→ Requirement
Copy out every one of the items below exactly as they appear.

→ Material
[Begin]
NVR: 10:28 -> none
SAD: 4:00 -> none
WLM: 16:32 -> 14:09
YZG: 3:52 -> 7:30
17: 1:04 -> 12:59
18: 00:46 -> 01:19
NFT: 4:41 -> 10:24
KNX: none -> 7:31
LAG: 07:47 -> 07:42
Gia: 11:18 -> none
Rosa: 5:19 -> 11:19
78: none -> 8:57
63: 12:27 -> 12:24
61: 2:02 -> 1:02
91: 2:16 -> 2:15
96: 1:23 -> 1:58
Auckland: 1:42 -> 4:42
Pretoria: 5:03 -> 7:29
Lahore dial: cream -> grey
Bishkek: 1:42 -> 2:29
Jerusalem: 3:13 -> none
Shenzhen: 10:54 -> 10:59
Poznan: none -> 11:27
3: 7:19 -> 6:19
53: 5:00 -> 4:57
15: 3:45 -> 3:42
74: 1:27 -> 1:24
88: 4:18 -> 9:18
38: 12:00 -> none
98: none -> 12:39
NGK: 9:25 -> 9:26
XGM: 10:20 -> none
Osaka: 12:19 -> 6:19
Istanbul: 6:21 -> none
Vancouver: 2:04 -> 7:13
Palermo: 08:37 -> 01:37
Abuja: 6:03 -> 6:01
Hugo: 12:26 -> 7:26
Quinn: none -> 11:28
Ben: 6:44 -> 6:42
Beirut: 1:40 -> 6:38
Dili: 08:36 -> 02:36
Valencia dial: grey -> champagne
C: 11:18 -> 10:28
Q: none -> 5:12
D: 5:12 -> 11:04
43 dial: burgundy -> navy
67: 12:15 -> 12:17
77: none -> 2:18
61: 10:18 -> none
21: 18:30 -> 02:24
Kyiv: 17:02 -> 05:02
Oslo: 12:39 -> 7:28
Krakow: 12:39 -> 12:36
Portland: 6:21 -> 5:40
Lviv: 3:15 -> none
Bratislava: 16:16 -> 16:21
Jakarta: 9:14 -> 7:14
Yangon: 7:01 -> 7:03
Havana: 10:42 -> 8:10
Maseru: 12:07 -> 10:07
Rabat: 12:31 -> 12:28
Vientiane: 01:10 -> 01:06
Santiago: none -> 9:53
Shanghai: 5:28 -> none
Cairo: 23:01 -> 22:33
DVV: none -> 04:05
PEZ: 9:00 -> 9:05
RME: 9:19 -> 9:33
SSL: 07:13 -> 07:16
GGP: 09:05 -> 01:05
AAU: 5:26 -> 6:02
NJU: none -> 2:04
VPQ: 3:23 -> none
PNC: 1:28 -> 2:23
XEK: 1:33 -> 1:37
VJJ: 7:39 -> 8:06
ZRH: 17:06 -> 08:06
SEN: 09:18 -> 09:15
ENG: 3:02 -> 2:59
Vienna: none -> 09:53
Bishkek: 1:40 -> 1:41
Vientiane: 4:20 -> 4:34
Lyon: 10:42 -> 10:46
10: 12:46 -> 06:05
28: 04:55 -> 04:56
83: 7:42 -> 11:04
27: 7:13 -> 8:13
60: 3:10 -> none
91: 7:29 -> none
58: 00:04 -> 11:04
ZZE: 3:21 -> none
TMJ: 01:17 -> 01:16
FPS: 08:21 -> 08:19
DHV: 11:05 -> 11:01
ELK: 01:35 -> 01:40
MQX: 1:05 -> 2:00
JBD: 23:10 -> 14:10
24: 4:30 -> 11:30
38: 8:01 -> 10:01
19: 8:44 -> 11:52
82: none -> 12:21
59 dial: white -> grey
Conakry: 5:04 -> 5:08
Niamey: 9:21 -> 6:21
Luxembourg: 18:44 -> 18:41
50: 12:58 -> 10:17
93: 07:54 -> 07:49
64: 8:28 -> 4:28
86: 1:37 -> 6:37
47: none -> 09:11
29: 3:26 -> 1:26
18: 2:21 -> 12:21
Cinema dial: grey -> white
[End]
→ Exercise solution
NVR: 10:28 -> none
SAD: 4:00 -> none
WLM: 16:32 -> 14:09
YZG: 3:52 -> 7:30
17: 1:04 -> 12:59
18: 00:46 -> 01:19
NFT: 4:41 -> 10:24
KNX: none -> 7:31
LAG: 07:47 -> 07:42
Gia: 11:18 -> none
Rosa: 5:19 -> 11:19
78: none -> 8:57
63: 12:27 -> 12:24
61: 2:02 -> 1:02
91: 2:16 -> 2:15
96: 1:23 -> 1:58
Auckland: 1:42 -> 4:42
Pretoria: 5:03 -> 7:29
Lahore dial: cream -> grey
Bishkek: 1:42 -> 2:29
Jerusalem: 3:13 -> none
Shenzhen: 10:54 -> 10:59
Poznan: none -> 11:27
3: 7:19 -> 6:19
53: 5:00 -> 4:57
15: 3:45 -> 3:42
74: 1:27 -> 1:24
88: 4:18 -> 9:18
38: 12:00 -> none
98: none -> 12:39
NGK: 9:25 -> 9:26
XGM: 10:20 -> none
Osaka: 12:19 -> 6:19
Istanbul: 6:21 -> none
Vancouver: 2:04 -> 7:13
Palermo: 08:37 -> 01:37
Abuja: 6:03 -> 6:01
Hugo: 12:26 -> 7:26
Quinn: none -> 11:28
Ben: 6:44 -> 6:42
Beirut: 1:40 -> 6:38
Dili: 08:36 -> 02:36
Valencia dial: grey -> champagne
C: 11:18 -> 10:28
Q: none -> 5:12
D: 5:12 -> 11:04
43 dial: burgundy -> navy
67: 12:15 -> 12:17
77: none -> 2:18
61: 10:18 -> none
21: 18:30 -> 02:24
Kyiv: 17:02 -> 05:02
Oslo: 12:39 -> 7:28
Krakow: 12:39 -> 12:36
Portland: 6:21 -> 5:40
Lviv: 3:15 -> none
Bratislava: 16:16 -> 16:21
Jakarta: 9:14 -> 7:14
Yangon: 7:01 -> 7:03
Havana: 10:42 -> 8:10
Maseru: 12:07 -> 10:07
Rabat: 12:31 -> 12:28
Vientiane: 01:10 -> 01:06
Santiago: none -> 9:53
Shanghai: 5:28 -> none
Cairo: 23:01 -> 22:33
DVV: none -> 04:05
PEZ: 9:00 -> 9:05
RME: 9:19 -> 9:33
SSL: 07:13 -> 07:16
GGP: 09:05 -> 01:05
AAU: 5:26 -> 6:02
NJU: none -> 2:04
VPQ: 3:23 -> none
PNC: 1:28 -> 2:23
XEK: 1:33 -> 1:37
VJJ: 7:39 -> 8:06
ZRH: 17:06 -> 08:06
SEN: 09:18 -> 09:15
ENG: 3:02 -> 2:59
Vienna: none -> 09:53
Bishkek: 1:40 -> 1:41
Vientiane: 4:20 -> 4:34
Lyon: 10:42 -> 10:46
10: 12:46 -> 06:05
28: 04:55 -> 04:56
83: 7:42 -> 11:04
27: 7:13 -> 8:13
60: 3:10 -> none
91: 7:29 -> none
58: 00:04 -> 11:04
ZZE: 3:21 -> none
TMJ: 01:17 -> 01:16
FPS: 08:21 -> 08:19
DHV: 11:05 -> 11:01
ELK: 01:35 -> 01:40
MQX: 1:05 -> 2:00
JBD: 23:10 -> 14:10
24: 4:30 -> 11:30
38: 8:01 -> 10:01
19: 8:44 -> 11:52
82: none -> 12:21
59 dial: white -> grey
Conakry: 5:04 -> 5:08
Niamey: 9:21 -> 6:21
Luxembourg: 18:44 -> 18:41
50: 12:58 -> 10:17
93: 07:54 -> 07:49
64: 8:28 -> 4:28
86: 1:37 -> 6:37
47: none -> 09:11
29: 3:26 -> 1:26
18: 2:21 -> 12:21
Cinema dial: grey -> white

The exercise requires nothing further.